- [Task instructions]: Below are some records; output exactly the lines from the line with "yellow apple: 5 -> 3" to the line with "black spray bottle: 2 -> 0", both ends kept, and nothing more.

*** Records for the task Section Begins ***

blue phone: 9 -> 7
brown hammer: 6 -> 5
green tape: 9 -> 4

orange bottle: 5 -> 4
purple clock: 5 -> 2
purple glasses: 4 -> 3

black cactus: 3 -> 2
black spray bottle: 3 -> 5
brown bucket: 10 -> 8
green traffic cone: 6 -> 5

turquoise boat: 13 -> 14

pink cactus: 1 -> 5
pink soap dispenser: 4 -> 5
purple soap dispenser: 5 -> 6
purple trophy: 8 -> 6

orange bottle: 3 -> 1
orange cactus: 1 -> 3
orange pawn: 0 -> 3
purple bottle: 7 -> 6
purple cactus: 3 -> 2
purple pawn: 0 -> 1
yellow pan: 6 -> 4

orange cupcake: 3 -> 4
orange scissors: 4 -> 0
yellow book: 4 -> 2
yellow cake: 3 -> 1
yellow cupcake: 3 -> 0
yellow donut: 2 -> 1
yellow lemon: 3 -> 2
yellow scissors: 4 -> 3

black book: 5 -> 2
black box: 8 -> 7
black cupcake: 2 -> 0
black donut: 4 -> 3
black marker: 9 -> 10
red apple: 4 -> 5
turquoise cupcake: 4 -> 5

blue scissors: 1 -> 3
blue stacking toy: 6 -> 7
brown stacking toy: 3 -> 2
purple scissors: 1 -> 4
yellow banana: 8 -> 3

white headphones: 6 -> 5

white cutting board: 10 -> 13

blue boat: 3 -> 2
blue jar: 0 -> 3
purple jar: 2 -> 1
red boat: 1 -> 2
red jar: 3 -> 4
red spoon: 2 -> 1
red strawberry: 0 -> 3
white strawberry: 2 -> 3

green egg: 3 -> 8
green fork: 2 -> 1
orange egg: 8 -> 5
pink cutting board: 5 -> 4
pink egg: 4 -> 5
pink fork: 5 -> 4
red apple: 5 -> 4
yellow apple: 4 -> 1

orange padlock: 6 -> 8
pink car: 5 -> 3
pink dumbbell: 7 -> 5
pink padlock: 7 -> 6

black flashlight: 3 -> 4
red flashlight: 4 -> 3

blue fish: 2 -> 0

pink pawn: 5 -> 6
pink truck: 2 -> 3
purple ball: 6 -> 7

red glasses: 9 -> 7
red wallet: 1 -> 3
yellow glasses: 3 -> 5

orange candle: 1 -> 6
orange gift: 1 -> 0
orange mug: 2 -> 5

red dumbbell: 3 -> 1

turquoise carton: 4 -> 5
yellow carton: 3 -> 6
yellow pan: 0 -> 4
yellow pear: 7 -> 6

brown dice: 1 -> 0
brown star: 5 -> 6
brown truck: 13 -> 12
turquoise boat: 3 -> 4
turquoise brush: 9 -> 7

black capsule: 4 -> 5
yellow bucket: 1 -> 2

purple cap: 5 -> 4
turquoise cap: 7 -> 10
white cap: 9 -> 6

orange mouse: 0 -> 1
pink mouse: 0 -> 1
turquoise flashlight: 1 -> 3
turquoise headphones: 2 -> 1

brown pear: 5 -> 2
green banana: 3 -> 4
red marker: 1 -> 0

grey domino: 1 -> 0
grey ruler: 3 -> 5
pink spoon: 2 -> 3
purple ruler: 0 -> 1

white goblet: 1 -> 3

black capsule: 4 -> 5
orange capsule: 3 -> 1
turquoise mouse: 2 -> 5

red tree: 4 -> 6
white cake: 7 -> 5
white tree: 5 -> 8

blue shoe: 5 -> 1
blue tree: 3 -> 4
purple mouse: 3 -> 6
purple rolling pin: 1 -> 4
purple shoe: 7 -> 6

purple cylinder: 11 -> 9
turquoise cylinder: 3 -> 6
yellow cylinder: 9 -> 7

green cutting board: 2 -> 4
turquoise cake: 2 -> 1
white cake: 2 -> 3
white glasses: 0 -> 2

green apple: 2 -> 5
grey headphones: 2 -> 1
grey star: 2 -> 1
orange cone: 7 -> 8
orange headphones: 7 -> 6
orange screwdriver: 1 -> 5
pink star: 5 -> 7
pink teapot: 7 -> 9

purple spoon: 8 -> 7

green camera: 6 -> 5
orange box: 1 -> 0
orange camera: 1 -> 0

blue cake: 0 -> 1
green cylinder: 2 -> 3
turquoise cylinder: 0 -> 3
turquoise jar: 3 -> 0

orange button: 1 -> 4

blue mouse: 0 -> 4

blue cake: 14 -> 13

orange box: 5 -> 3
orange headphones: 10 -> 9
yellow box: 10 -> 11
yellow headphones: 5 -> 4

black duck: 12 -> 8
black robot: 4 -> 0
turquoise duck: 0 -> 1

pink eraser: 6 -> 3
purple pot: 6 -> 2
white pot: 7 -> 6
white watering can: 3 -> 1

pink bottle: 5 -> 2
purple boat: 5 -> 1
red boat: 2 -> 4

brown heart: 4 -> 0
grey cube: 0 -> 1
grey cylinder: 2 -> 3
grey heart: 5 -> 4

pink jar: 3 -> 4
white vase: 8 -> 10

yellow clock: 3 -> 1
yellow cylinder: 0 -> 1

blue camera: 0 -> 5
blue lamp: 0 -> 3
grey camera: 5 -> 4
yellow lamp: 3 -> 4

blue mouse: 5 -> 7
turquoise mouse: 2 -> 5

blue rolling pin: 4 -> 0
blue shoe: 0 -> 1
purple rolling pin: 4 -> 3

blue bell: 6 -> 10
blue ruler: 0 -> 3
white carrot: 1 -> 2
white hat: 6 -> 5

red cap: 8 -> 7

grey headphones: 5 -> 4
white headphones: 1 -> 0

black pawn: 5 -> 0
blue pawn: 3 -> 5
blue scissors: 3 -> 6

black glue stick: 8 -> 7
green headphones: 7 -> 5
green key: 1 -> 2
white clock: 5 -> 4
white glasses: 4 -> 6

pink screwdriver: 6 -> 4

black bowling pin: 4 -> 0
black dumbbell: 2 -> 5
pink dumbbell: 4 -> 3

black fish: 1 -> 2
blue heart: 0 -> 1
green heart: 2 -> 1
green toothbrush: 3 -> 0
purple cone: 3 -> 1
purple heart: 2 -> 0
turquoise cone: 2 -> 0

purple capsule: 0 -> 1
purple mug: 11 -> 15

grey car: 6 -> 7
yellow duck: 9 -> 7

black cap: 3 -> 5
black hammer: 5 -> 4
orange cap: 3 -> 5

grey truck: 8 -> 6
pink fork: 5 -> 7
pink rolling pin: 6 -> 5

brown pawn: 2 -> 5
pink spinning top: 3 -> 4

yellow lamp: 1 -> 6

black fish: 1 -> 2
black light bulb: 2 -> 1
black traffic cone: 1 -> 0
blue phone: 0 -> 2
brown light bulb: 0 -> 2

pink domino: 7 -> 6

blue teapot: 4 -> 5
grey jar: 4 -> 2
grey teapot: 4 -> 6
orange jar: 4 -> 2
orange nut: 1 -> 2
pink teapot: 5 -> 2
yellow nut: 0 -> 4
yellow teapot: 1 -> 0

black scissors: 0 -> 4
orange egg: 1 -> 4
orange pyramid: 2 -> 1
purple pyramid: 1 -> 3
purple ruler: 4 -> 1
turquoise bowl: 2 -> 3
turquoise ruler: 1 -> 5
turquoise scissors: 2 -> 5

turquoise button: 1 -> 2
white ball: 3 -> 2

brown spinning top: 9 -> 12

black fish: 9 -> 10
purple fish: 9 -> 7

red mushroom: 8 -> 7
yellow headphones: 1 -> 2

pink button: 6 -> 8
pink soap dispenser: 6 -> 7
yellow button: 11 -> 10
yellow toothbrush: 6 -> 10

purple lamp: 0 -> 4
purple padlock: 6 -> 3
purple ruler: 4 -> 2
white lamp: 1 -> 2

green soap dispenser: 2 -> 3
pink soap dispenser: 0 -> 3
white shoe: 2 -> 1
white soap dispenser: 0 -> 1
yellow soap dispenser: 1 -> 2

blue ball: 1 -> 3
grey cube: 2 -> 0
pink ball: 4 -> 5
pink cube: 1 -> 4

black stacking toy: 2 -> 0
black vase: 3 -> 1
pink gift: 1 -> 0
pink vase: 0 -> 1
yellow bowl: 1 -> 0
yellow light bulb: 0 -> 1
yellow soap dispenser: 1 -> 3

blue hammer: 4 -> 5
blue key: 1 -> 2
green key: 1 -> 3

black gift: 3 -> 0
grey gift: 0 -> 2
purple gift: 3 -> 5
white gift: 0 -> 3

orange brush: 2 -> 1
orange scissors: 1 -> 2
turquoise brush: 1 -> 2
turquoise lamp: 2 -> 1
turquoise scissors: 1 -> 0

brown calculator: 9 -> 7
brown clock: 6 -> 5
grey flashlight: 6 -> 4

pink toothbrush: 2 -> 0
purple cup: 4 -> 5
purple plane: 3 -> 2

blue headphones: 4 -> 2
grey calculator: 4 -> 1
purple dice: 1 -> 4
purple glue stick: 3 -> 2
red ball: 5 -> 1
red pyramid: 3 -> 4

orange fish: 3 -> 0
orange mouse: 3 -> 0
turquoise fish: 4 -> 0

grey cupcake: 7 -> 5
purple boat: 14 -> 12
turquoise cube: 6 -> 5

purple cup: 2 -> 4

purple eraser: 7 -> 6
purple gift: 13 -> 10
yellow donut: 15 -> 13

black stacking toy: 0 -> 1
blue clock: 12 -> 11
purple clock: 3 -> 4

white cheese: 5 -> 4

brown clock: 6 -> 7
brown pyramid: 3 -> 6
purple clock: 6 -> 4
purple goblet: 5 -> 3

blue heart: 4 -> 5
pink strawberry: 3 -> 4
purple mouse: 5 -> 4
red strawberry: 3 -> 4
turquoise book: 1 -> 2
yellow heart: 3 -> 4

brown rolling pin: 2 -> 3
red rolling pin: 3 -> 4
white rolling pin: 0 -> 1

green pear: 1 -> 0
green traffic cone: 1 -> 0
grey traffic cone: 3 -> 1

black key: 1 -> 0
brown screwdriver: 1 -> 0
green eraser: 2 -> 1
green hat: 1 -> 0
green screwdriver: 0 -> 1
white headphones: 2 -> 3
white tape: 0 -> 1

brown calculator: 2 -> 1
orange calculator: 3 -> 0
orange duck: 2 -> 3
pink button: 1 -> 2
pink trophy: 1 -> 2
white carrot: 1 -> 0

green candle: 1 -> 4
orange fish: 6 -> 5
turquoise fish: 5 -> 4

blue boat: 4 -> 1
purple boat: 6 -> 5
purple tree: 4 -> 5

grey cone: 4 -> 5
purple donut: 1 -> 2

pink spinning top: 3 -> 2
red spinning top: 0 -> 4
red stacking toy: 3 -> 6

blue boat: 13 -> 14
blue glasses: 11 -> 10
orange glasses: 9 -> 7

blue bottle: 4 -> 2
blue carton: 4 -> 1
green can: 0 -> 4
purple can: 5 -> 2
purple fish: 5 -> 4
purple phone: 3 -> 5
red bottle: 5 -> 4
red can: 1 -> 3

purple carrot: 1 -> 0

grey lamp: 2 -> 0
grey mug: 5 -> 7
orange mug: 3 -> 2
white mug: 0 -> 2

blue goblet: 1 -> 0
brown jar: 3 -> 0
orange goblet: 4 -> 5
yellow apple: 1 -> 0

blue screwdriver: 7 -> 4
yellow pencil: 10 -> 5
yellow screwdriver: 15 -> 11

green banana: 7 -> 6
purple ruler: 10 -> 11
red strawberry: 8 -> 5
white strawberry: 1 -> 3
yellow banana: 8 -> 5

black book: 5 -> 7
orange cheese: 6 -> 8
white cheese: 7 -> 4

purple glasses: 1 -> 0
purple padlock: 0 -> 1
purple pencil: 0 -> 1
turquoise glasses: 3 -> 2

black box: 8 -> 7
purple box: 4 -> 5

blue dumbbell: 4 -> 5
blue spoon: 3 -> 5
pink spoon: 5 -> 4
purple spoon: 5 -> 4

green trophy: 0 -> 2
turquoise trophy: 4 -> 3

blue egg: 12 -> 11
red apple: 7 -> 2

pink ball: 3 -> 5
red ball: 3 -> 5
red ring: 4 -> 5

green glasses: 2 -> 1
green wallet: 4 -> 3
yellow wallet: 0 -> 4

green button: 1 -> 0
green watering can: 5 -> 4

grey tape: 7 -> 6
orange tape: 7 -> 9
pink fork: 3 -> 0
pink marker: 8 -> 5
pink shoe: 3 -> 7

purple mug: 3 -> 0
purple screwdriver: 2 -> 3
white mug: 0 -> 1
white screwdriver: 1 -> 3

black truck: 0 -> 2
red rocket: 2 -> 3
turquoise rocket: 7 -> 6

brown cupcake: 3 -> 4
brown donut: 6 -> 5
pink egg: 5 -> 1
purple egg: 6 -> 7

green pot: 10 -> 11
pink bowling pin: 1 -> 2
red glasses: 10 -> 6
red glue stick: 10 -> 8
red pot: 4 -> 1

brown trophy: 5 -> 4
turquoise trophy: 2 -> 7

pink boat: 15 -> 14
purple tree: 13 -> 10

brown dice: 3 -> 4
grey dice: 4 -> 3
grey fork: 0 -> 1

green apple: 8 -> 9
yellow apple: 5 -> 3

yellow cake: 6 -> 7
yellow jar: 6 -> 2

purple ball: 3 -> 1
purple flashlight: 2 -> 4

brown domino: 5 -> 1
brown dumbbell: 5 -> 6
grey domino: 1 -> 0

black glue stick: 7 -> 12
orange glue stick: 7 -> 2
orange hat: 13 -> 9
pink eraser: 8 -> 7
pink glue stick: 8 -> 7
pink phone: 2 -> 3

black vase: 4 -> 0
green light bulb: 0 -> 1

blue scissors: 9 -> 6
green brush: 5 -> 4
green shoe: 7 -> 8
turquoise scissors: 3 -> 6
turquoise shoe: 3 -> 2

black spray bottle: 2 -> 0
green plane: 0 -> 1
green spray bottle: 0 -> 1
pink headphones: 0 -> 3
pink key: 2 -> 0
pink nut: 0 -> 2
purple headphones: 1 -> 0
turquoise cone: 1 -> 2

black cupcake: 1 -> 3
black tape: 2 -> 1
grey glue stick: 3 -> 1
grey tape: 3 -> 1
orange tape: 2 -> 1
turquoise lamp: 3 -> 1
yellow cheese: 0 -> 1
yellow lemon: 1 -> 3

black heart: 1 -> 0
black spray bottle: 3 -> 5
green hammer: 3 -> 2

*** Records for the task Section Ends ***

- [Solution to this task]:
yellow apple: 5 -> 3

yellow cake: 6 -> 7
yellow jar: 6 -> 2

purple ball: 3 -> 1
purple flashlight: 2 -> 4

brown domino: 5 -> 1
brown dumbbell: 5 -> 6
grey domino: 1 -> 0

black glue stick: 7 -> 12
orange glue stick: 7 -> 2
orange hat: 13 -> 9
pink eraser: 8 -> 7
pink glue stick: 8 -> 7
pink phone: 2 -> 3

black vase: 4 -> 0
green light bulb: 0 -> 1

blue scissors: 9 -> 6
green brush: 5 -> 4
green shoe: 7 -> 8
turquoise scissors: 3 -> 6
turquoise shoe: 3 -> 2

black spray bottle: 2 -> 0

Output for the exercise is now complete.